* **EXTRACTED MATERIAL**:
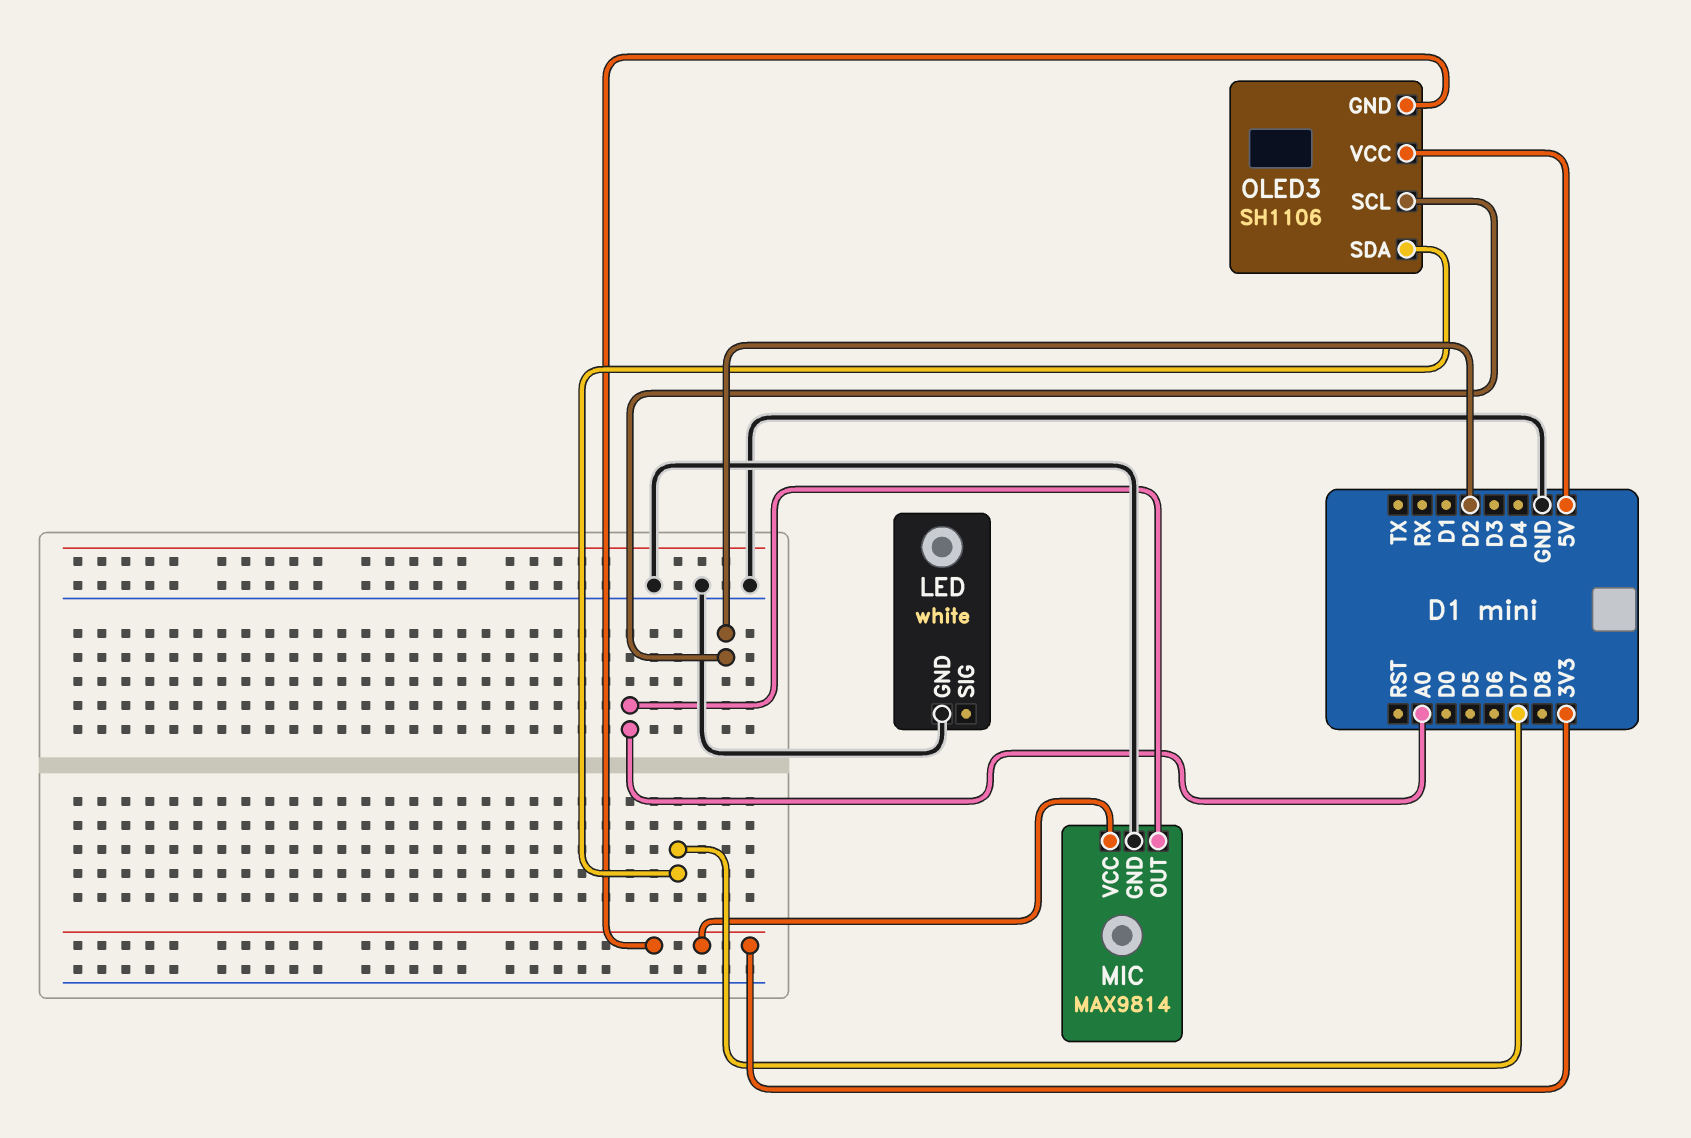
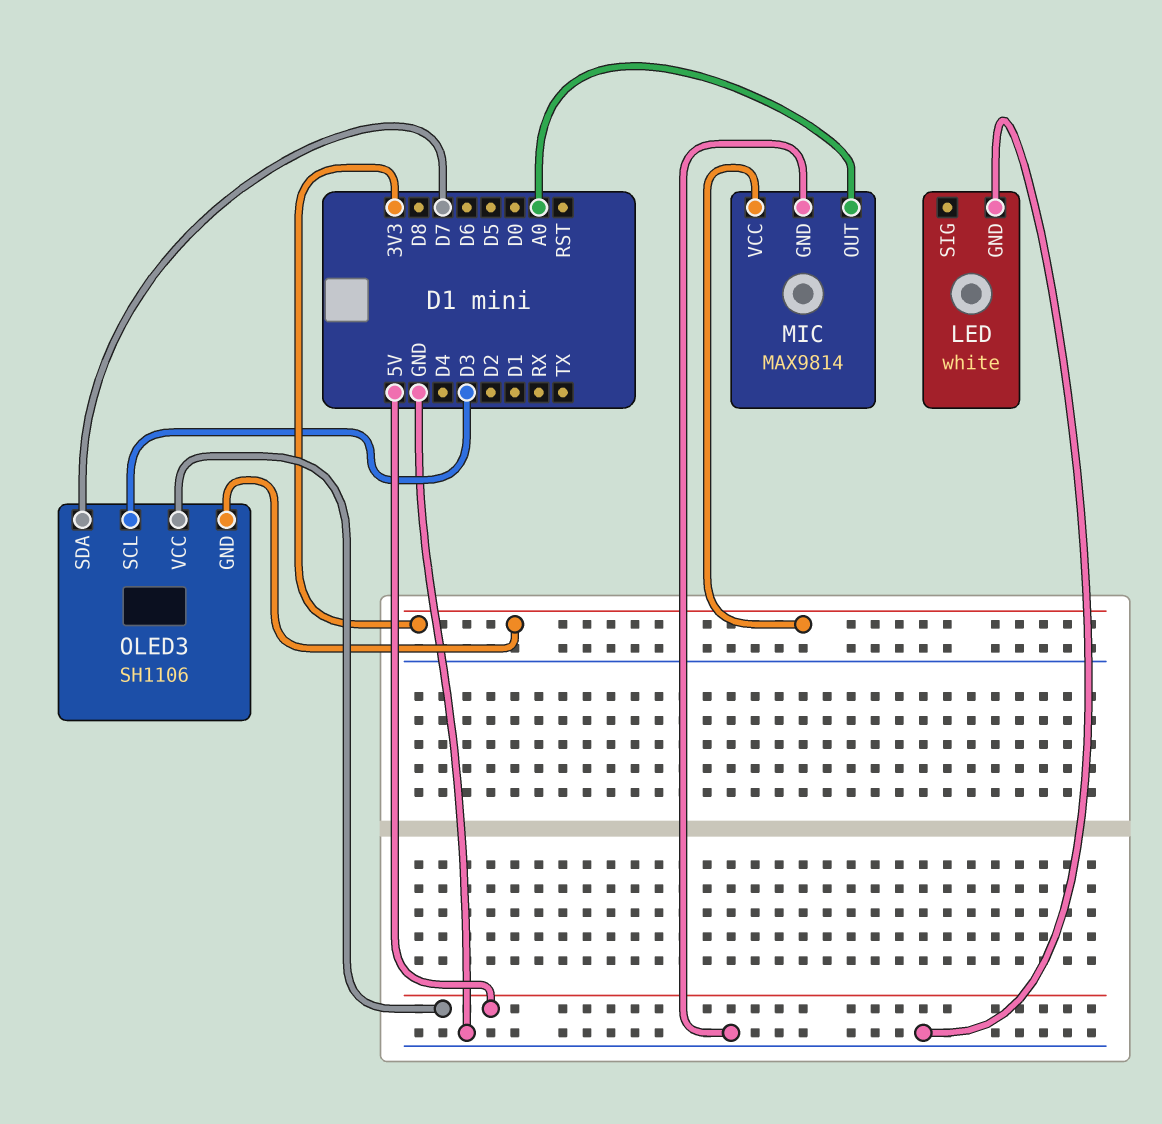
OLED3 pin SCL: D2 -> D3

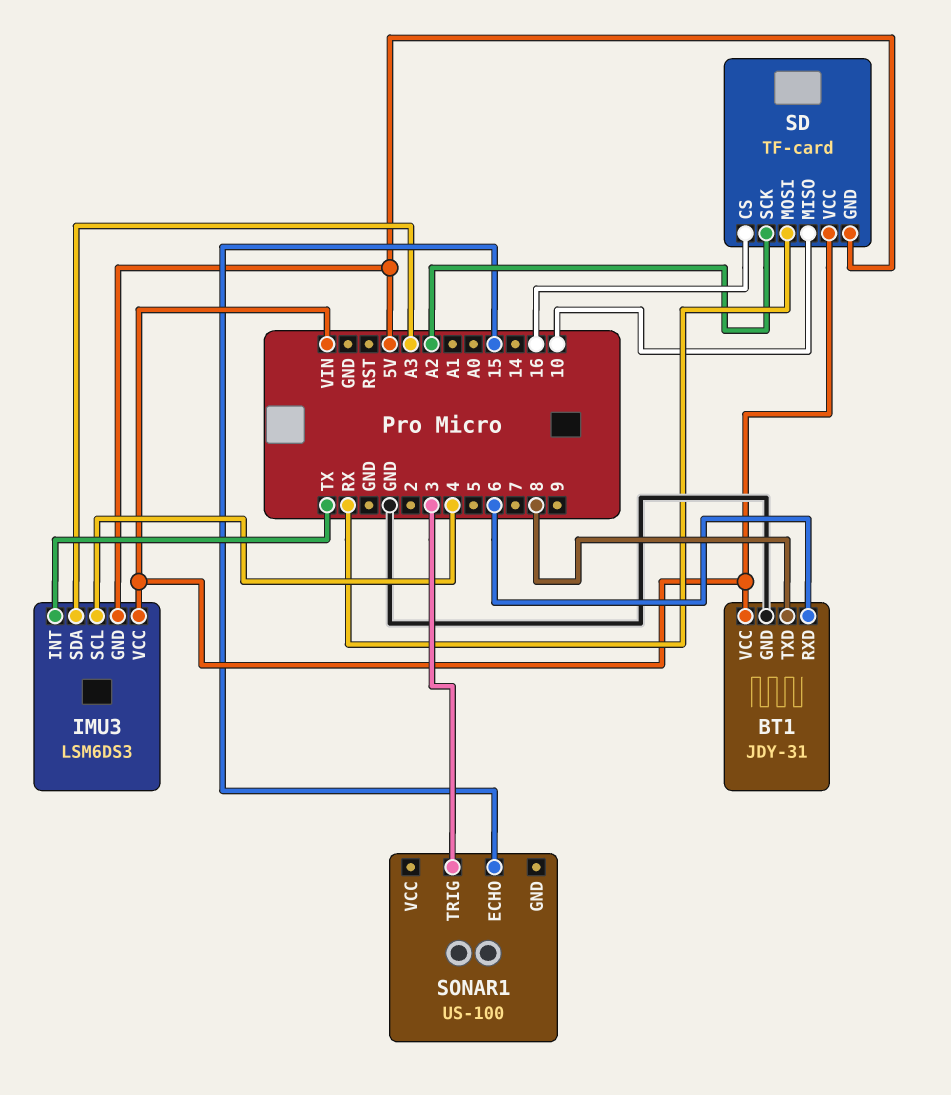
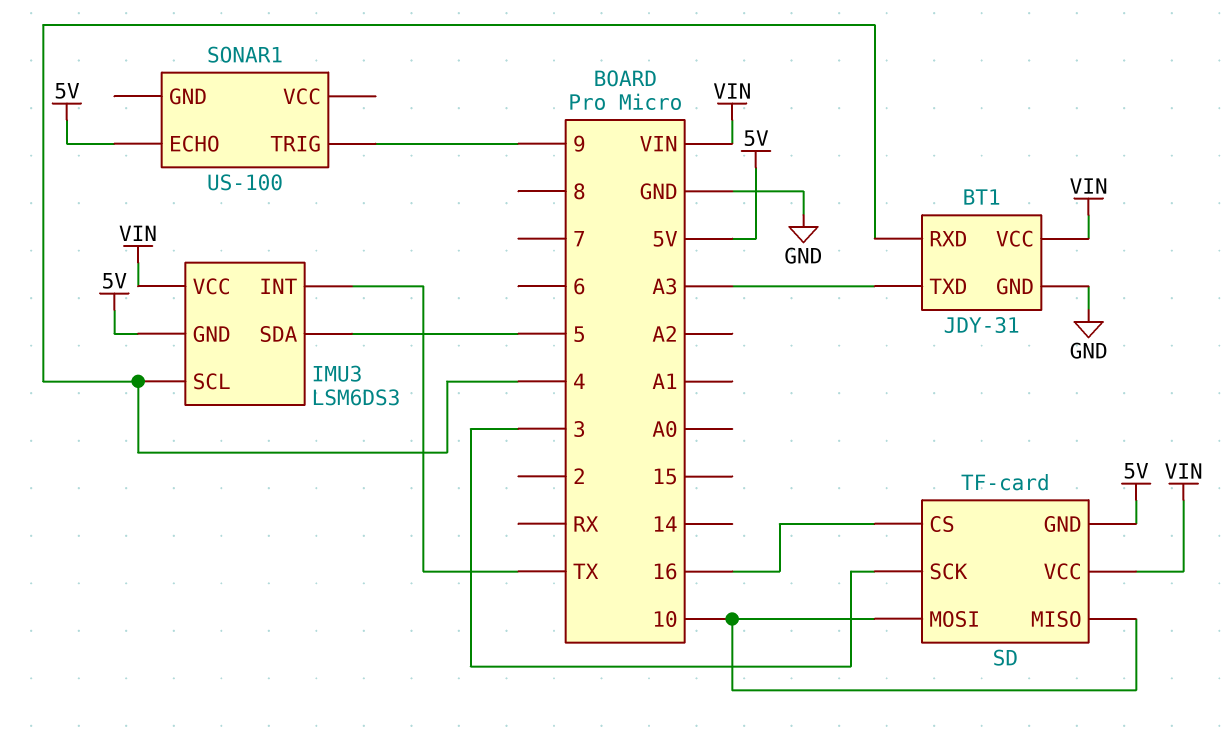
BT1 pin RXD: 6 -> 4
BT1 pin TXD: 8 -> A3
IMU3 pin SDA: A3 -> 5
SD pin MOSI: RX -> 10
SD pin SCK: A2 -> 3
SONAR1 pin ECHO: 15 -> 5V
SONAR1 pin TRIG: 3 -> 9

* **WORK REQUEST**:
Make an exact copy of all entries above, dropping the images.

* **OUTPUT**:
OLED3 pin SCL: D2 -> D3

BT1 pin RXD: 6 -> 4
BT1 pin TXD: 8 -> A3
IMU3 pin SDA: A3 -> 5
SD pin MOSI: RX -> 10
SD pin SCK: A2 -> 3
SONAR1 pin ECHO: 15 -> 5V
SONAR1 pin TRIG: 3 -> 9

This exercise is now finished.